## Required work
Print each of the records below, leaving every word as it is.

## Dataset

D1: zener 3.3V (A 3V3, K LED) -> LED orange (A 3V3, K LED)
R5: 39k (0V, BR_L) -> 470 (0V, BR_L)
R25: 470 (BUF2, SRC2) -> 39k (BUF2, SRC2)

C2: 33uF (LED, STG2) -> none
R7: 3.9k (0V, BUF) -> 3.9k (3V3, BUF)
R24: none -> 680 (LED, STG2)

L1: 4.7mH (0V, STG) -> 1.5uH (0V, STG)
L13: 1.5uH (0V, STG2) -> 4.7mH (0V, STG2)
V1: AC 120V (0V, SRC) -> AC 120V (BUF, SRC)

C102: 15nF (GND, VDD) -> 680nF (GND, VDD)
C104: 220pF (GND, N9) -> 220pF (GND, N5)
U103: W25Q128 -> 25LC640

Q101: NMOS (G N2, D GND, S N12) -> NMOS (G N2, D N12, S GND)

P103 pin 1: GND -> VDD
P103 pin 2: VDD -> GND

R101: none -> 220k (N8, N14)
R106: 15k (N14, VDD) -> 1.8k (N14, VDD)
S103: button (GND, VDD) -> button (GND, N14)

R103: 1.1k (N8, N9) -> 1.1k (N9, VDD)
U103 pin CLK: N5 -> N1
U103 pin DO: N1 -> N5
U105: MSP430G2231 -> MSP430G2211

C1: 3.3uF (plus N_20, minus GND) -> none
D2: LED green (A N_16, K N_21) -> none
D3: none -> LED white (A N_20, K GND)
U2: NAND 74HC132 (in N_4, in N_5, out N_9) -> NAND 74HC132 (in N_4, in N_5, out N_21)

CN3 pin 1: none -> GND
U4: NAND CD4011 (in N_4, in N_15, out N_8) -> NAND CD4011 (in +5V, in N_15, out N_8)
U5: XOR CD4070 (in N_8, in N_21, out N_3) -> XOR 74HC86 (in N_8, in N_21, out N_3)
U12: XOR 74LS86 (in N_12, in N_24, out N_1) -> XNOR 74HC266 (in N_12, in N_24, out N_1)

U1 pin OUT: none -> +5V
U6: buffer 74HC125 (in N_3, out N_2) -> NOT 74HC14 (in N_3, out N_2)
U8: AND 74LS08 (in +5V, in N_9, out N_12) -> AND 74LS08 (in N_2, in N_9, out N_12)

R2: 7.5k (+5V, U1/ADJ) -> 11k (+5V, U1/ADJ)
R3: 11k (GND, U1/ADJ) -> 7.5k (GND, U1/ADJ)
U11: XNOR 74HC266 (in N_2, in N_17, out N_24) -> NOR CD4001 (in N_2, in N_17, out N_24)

## Written response
D1: zener 3.3V (A 3V3, K LED) -> LED orange (A 3V3, K LED)
R5: 39k (0V, BR_L) -> 470 (0V, BR_L)
R25: 470 (BUF2, SRC2) -> 39k (BUF2, SRC2)

C2: 33uF (LED, STG2) -> none
R7: 3.9k (0V, BUF) -> 3.9k (3V3, BUF)
R24: none -> 680 (LED, STG2)

L1: 4.7mH (0V, STG) -> 1.5uH (0V, STG)
L13: 1.5uH (0V, STG2) -> 4.7mH (0V, STG2)
V1: AC 120V (0V, SRC) -> AC 120V (BUF, SRC)

C102: 15nF (GND, VDD) -> 680nF (GND, VDD)
C104: 220pF (GND, N9) -> 220pF (GND, N5)
U103: W25Q128 -> 25LC640

Q101: NMOS (G N2, D GND, S N12) -> NMOS (G N2, D N12, S GND)

P103 pin 1: GND -> VDD
P103 pin 2: VDD -> GND

R101: none -> 220k (N8, N14)
R106: 15k (N14, VDD) -> 1.8k (N14, VDD)
S103: button (GND, VDD) -> button (GND, N14)

R103: 1.1k (N8, N9) -> 1.1k (N9, VDD)
U103 pin CLK: N5 -> N1
U103 pin DO: N1 -> N5
U105: MSP430G2231 -> MSP430G2211

C1: 3.3uF (plus N_20, minus GND) -> none
D2: LED green (A N_16, K N_21) -> none
D3: none -> LED white (A N_20, K GND)
U2: NAND 74HC132 (in N_4, in N_5, out N_9) -> NAND 74HC132 (in N_4, in N_5, out N_21)

CN3 pin 1: none -> GND
U4: NAND CD4011 (in N_4, in N_15, out N_8) -> NAND CD4011 (in +5V, in N_15, out N_8)
U5: XOR CD4070 (in N_8, in N_21, out N_3) -> XOR 74HC86 (in N_8, in N_21, out N_3)
U12: XOR 74LS86 (in N_12, in N_24, out N_1) -> XNOR 74HC266 (in N_12, in N_24, out N_1)

U1 pin OUT: none -> +5V
U6: buffer 74HC125 (in N_3, out N_2) -> NOT 74HC14 (in N_3, out N_2)
U8: AND 74LS08 (in +5V, in N_9, out N_12) -> AND 74LS08 (in N_2, in N_9, out N_12)

R2: 7.5k (+5V, U1/ADJ) -> 11k (+5V, U1/ADJ)
R3: 11k (GND, U1/ADJ) -> 7.5k (GND, U1/ADJ)
U11: XNOR 74HC266 (in N_2, in N_17, out N_24) -> NOR CD4001 (in N_2, in N_17, out N_24)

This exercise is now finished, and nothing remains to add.